_The problem_.
Restate each entry below word for word, without skipping any.

=== Begin Enclosure ===

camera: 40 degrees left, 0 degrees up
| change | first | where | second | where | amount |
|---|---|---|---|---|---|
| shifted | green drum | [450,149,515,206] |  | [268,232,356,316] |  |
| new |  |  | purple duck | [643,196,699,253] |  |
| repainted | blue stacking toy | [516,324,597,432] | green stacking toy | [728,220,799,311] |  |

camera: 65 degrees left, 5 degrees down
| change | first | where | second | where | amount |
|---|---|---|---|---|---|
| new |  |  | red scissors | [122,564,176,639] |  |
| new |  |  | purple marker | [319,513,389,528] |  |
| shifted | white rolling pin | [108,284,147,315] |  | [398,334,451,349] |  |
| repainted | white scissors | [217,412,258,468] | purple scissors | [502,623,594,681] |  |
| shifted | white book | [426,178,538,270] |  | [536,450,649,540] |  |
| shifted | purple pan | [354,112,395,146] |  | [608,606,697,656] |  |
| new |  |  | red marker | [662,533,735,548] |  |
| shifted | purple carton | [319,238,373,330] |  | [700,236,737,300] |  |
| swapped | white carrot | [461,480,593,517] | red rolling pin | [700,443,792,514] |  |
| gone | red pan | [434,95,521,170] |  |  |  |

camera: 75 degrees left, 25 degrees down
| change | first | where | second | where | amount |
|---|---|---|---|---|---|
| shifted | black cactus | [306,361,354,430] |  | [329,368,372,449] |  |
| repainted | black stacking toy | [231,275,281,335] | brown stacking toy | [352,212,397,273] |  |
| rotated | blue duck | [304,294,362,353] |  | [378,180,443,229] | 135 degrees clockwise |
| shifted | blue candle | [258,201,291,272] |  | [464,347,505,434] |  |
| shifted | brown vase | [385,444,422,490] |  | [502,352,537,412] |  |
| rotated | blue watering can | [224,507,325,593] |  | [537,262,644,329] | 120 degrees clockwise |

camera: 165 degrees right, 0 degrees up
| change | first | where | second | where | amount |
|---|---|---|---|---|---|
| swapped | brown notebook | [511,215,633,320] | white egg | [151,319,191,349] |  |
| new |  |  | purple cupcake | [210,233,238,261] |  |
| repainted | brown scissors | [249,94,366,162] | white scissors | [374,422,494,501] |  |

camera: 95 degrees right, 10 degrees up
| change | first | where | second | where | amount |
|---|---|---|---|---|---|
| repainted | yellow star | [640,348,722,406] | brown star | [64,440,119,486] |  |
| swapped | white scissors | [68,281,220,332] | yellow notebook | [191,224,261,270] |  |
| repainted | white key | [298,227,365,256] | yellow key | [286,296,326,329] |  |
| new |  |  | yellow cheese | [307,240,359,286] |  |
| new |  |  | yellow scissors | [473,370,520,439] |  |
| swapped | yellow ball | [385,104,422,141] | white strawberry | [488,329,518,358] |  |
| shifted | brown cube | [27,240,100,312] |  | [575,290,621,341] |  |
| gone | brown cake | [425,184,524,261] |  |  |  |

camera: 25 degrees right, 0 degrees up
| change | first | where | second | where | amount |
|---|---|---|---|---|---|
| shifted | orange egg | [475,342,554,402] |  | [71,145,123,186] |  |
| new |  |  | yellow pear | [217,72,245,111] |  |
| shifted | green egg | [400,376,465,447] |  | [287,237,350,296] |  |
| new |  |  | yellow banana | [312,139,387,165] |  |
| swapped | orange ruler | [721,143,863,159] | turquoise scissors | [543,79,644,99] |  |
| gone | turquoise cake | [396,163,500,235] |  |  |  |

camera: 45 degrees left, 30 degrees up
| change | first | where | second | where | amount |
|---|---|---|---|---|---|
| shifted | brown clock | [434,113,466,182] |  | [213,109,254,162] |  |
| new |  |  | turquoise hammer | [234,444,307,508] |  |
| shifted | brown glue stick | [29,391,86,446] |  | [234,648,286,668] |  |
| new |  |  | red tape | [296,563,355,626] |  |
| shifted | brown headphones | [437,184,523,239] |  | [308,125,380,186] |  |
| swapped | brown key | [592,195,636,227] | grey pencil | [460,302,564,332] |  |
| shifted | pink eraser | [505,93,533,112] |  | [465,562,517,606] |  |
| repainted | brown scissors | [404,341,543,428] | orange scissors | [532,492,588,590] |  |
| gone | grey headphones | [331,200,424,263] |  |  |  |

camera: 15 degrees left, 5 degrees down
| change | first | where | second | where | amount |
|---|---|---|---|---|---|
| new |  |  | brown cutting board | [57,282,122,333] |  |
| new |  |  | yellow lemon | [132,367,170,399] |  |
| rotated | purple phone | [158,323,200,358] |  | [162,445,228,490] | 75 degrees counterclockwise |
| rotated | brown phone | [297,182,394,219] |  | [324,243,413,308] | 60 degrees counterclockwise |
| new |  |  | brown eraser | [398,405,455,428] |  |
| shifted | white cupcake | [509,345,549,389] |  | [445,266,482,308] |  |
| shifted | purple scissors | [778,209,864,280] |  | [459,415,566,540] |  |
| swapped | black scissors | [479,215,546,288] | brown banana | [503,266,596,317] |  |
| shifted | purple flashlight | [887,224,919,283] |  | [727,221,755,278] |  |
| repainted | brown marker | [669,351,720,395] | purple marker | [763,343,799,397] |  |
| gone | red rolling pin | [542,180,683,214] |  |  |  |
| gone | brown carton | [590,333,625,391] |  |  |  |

=== End Enclosure ===

_Output_.
camera: 40 degrees left, 0 degrees up
| change | first | where | second | where | amount |
|---|---|---|---|---|---|
| shifted | green drum | [450,149,515,206] |  | [268,232,356,316] |  |
| new |  |  | purple duck | [643,196,699,253] |  |
| repainted | blue stacking toy | [516,324,597,432] | green stacking toy | [728,220,799,311] |  |

camera: 65 degrees left, 5 degrees down
| change | first | where | second | where | amount |
|---|---|---|---|---|---|
| new |  |  | red scissors | [122,564,176,639] |  |
| new |  |  | purple marker | [319,513,389,528] |  |
| shifted | white rolling pin | [108,284,147,315] |  | [398,334,451,349] |  |
| repainted | white scissors | [217,412,258,468] | purple scissors | [502,623,594,681] |  |
| shifted | white book | [426,178,538,270] |  | [536,450,649,540] |  |
| shifted | purple pan | [354,112,395,146] |  | [608,606,697,656] |  |
| new |  |  | red marker | [662,533,735,548] |  |
| shifted | purple carton | [319,238,373,330] |  | [700,236,737,300] |  |
| swapped | white carrot | [461,480,593,517] | red rolling pin | [700,443,792,514] |  |
| gone | red pan | [434,95,521,170] |  |  |  |

camera: 75 degrees left, 25 degrees down
| change | first | where | second | where | amount |
|---|---|---|---|---|---|
| shifted | black cactus | [306,361,354,430] |  | [329,368,372,449] |  |
| repainted | black stacking toy | [231,275,281,335] | brown stacking toy | [352,212,397,273] |  |
| rotated | blue duck | [304,294,362,353] |  | [378,180,443,229] | 135 degrees clockwise |
| shifted | blue candle | [258,201,291,272] |  | [464,347,505,434] |  |
| shifted | brown vase | [385,444,422,490] |  | [502,352,537,412] |  |
| rotated | blue watering can | [224,507,325,593] |  | [537,262,644,329] | 120 degrees clockwise |

camera: 165 degrees right, 0 degrees up
| change | first | where | second | where | amount |
|---|---|---|---|---|---|
| swapped | brown notebook | [511,215,633,320] | white egg | [151,319,191,349] |  |
| new |  |  | purple cupcake | [210,233,238,261] |  |
| repainted | brown scissors | [249,94,366,162] | white scissors | [374,422,494,501] |  |

camera: 95 degrees right, 10 degrees up
| change | first | where | second | where | amount |
|---|---|---|---|---|---|
| repainted | yellow star | [640,348,722,406] | brown star | [64,440,119,486] |  |
| swapped | white scissors | [68,281,220,332] | yellow notebook | [191,224,261,270] |  |
| repainted | white key | [298,227,365,256] | yellow key | [286,296,326,329] |  |
| new |  |  | yellow cheese | [307,240,359,286] |  |
| new |  |  | yellow scissors | [473,370,520,439] |  |
| swapped | yellow ball | [385,104,422,141] | white strawberry | [488,329,518,358] |  |
| shifted | brown cube | [27,240,100,312] |  | [575,290,621,341] |  |
| gone | brown cake | [425,184,524,261] |  |  |  |

camera: 25 degrees right, 0 degrees up
| change | first | where | second | where | amount |
|---|---|---|---|---|---|
| shifted | orange egg | [475,342,554,402] |  | [71,145,123,186] |  |
| new |  |  | yellow pear | [217,72,245,111] |  |
| shifted | green egg | [400,376,465,447] |  | [287,237,350,296] |  |
| new |  |  | yellow banana | [312,139,387,165] |  |
| swapped | orange ruler | [721,143,863,159] | turquoise scissors | [543,79,644,99] |  |
| gone | turquoise cake | [396,163,500,235] |  |  |  |

camera: 45 degrees left, 30 degrees up
| change | first | where | second | where | amount |
|---|---|---|---|---|---|
| shifted | brown clock | [434,113,466,182] |  | [213,109,254,162] |  |
| new |  |  | turquoise hammer | [234,444,307,508] |  |
| shifted | brown glue stick | [29,391,86,446] |  | [234,648,286,668] |  |
| new |  |  | red tape | [296,563,355,626] |  |
| shifted | brown headphones | [437,184,523,239] |  | [308,125,380,186] |  |
| swapped | brown key | [592,195,636,227] | grey pencil | [460,302,564,332] |  |
| shifted | pink eraser | [505,93,533,112] |  | [465,562,517,606] |  |
| repainted | brown scissors | [404,341,543,428] | orange scissors | [532,492,588,590] |  |
| gone | grey headphones | [331,200,424,263] |  |  |  |

camera: 15 degrees left, 5 degrees down
| change | first | where | second | where | amount |
|---|---|---|---|---|---|
| new |  |  | brown cutting board | [57,282,122,333] |  |
| new |  |  | yellow lemon | [132,367,170,399] |  |
| rotated | purple phone | [158,323,200,358] |  | [162,445,228,490] | 75 degrees counterclockwise |
| rotated | brown phone | [297,182,394,219] |  | [324,243,413,308] | 60 degrees counterclockwise |
| new |  |  | brown eraser | [398,405,455,428] |  |
| shifted | white cupcake | [509,345,549,389] |  | [445,266,482,308] |  |
| shifted | purple scissors | [778,209,864,280] |  | [459,415,566,540] |  |
| swapped | black scissors | [479,215,546,288] | brown banana | [503,266,596,317] |  |
| shifted | purple flashlight | [887,224,919,283] |  | [727,221,755,278] |  |
| repainted | brown marker | [669,351,720,395] | purple marker | [763,343,799,397] |  |
| gone | red rolling pin | [542,180,683,214] |  |  |  |
| gone | brown carton | [590,333,625,391] |  |  |  |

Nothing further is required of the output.